- What this task involves: Please output the data exactly, minus pictures.

- Provided material:

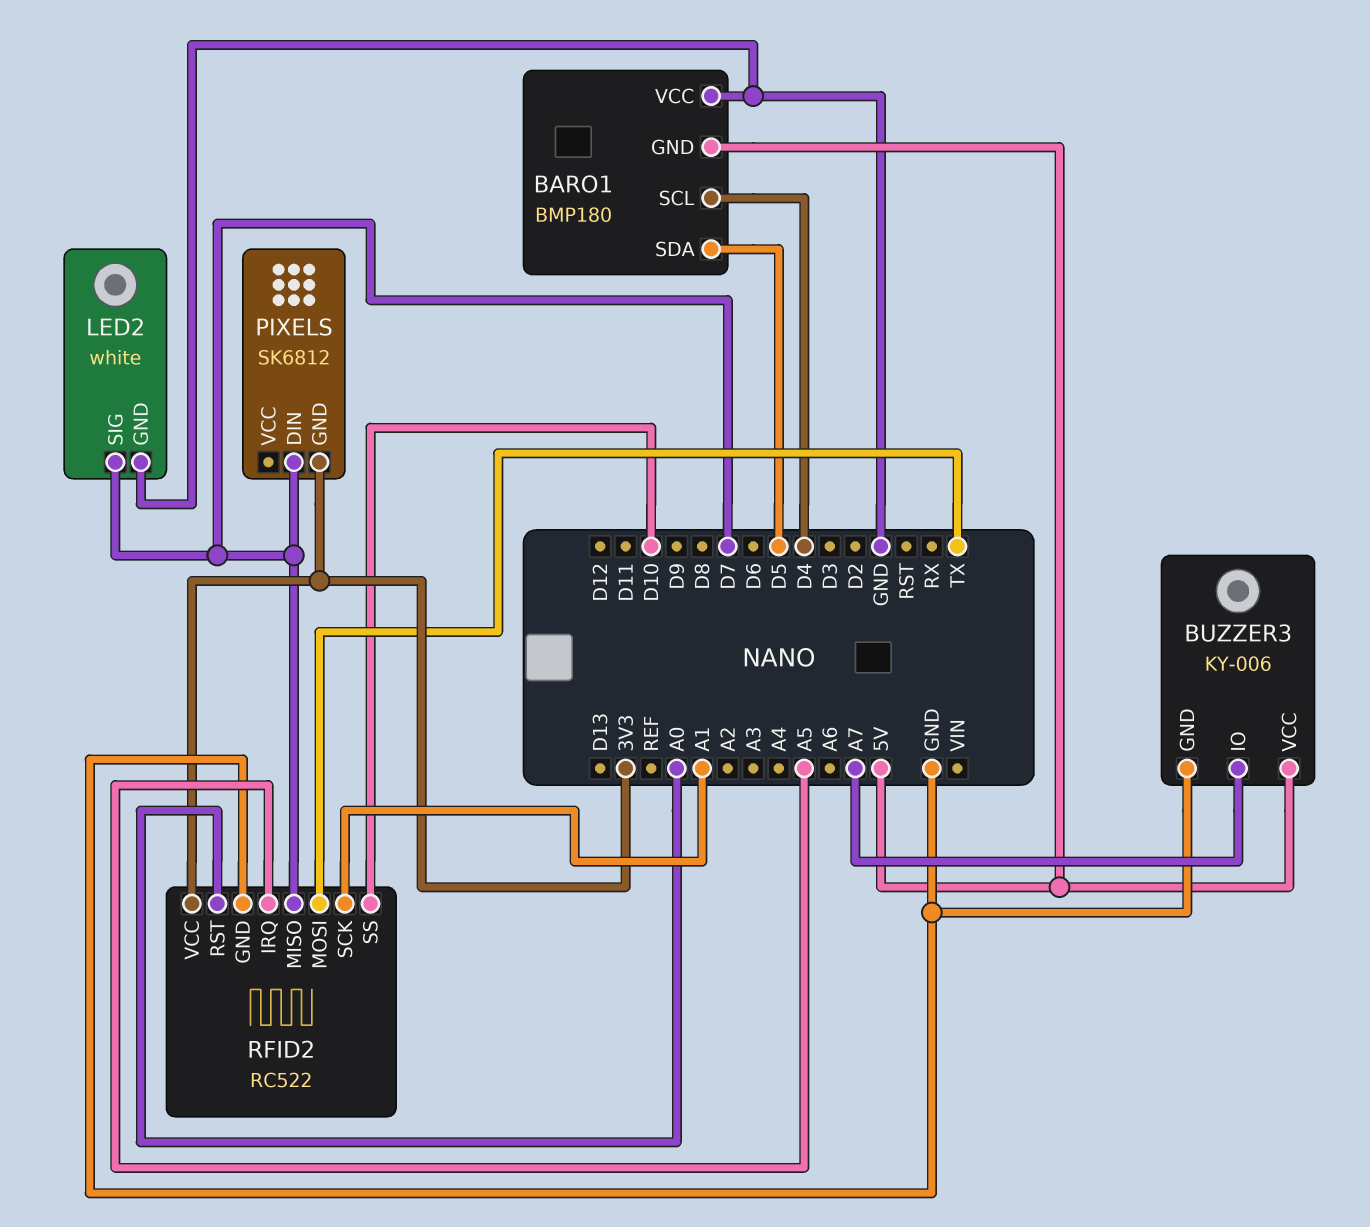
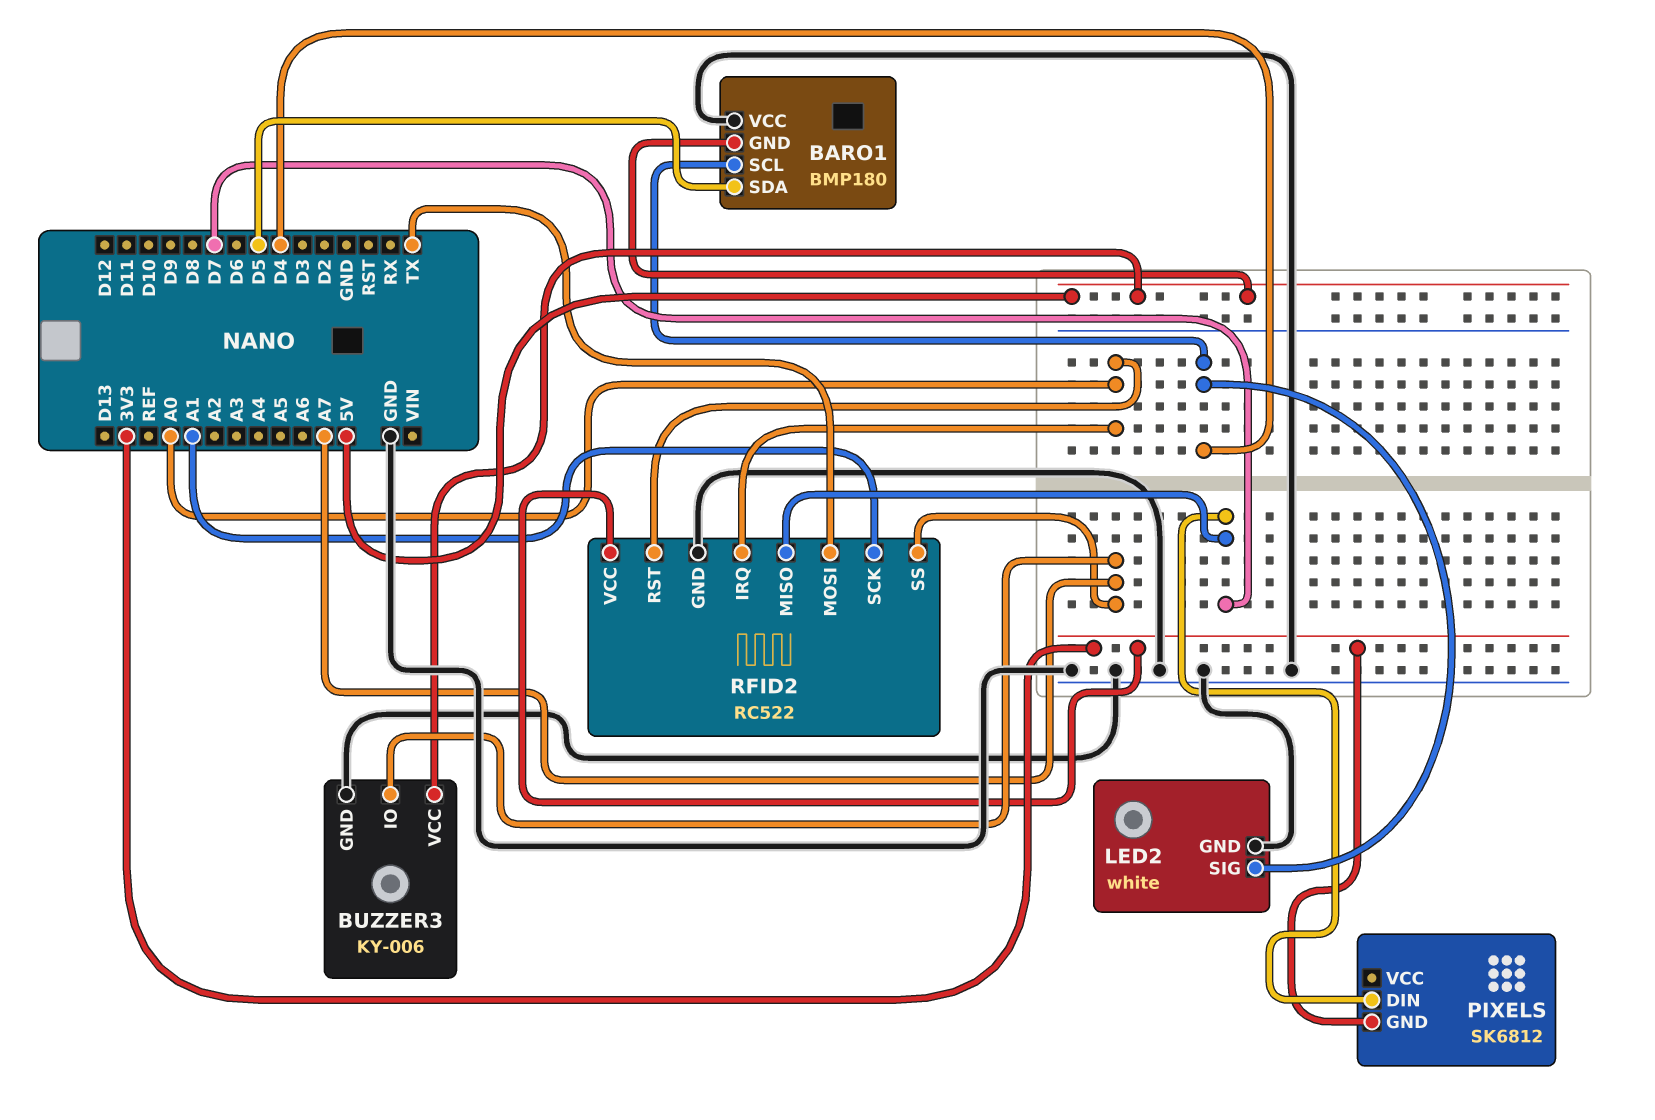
LED2 pin SIG: D7 -> D4
RFID2 pin IRQ: A5 -> A0
RFID2 pin SS: D10 -> A7

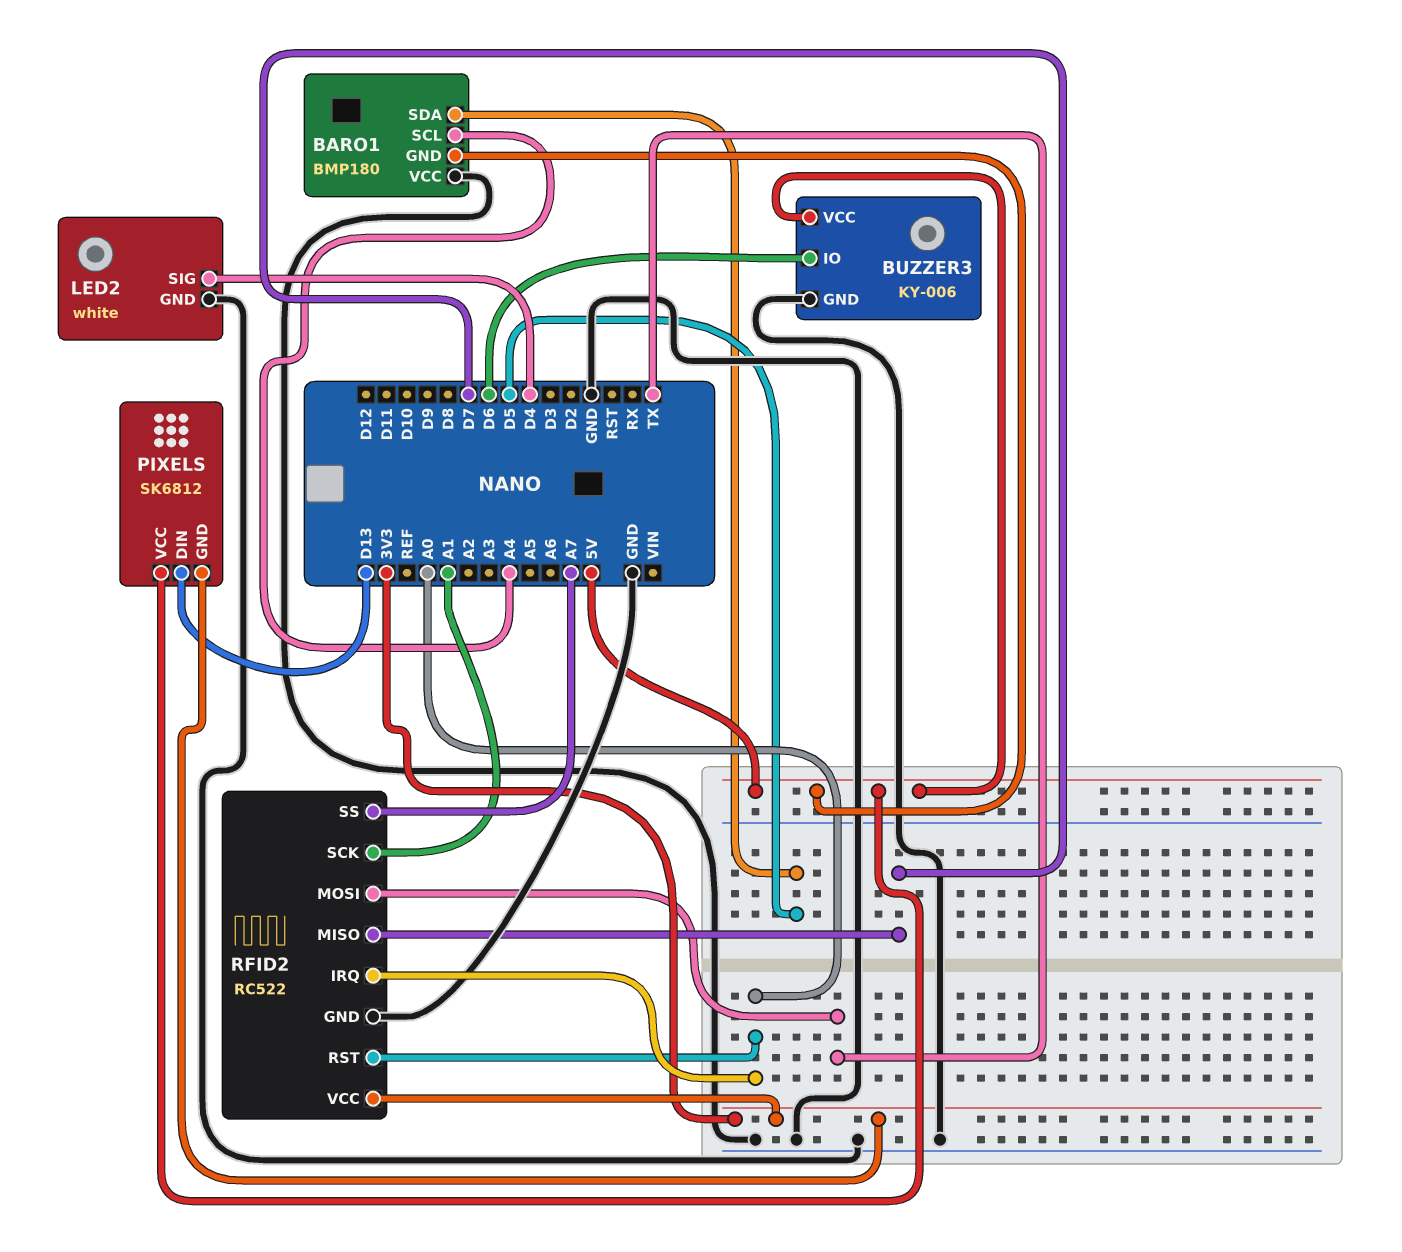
BARO1 pin SCL: D4 -> A4
BUZZER3 pin IO: A7 -> D6
PIXELS pin DIN: D7 -> D13
PIXELS pin VCC: none -> 5V

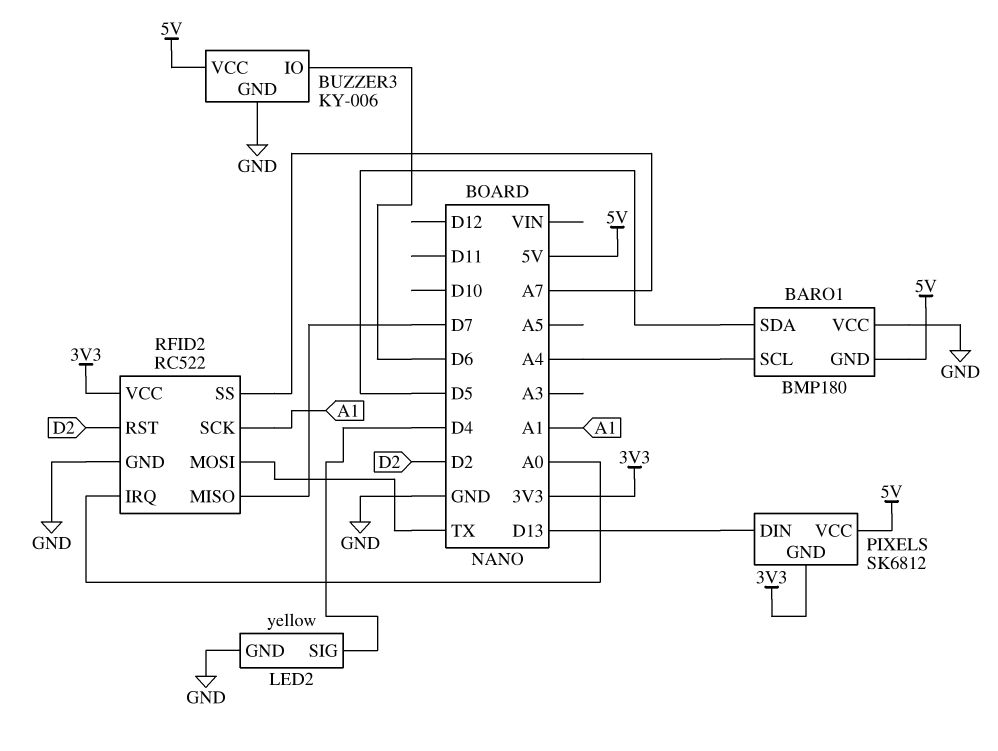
LED2: white -> yellow
RFID2 pin RST: A0 -> D2

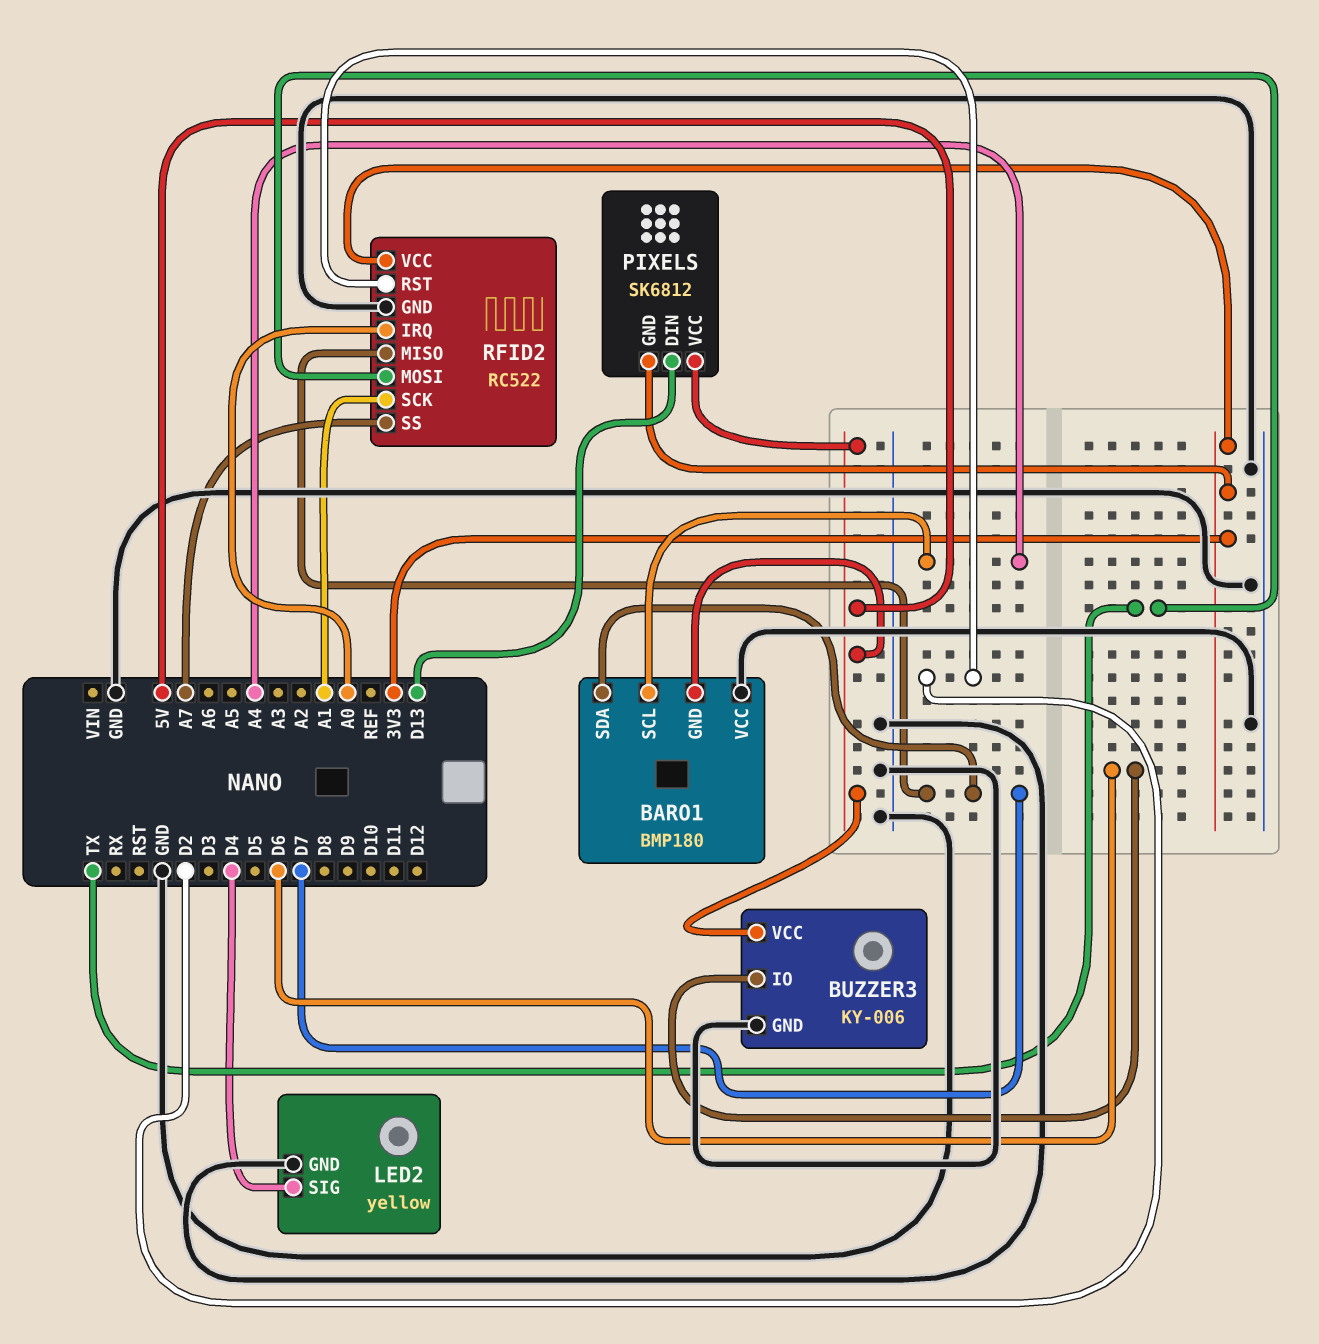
BARO1 pin SDA: D5 -> D7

- Answer to this task:
LED2 pin SIG: D7 -> D4
RFID2 pin IRQ: A5 -> A0
RFID2 pin SS: D10 -> A7

BARO1 pin SCL: D4 -> A4
BUZZER3 pin IO: A7 -> D6
PIXELS pin DIN: D7 -> D13
PIXELS pin VCC: none -> 5V

LED2: white -> yellow
RFID2 pin RST: A0 -> D2

BARO1 pin SDA: D5 -> D7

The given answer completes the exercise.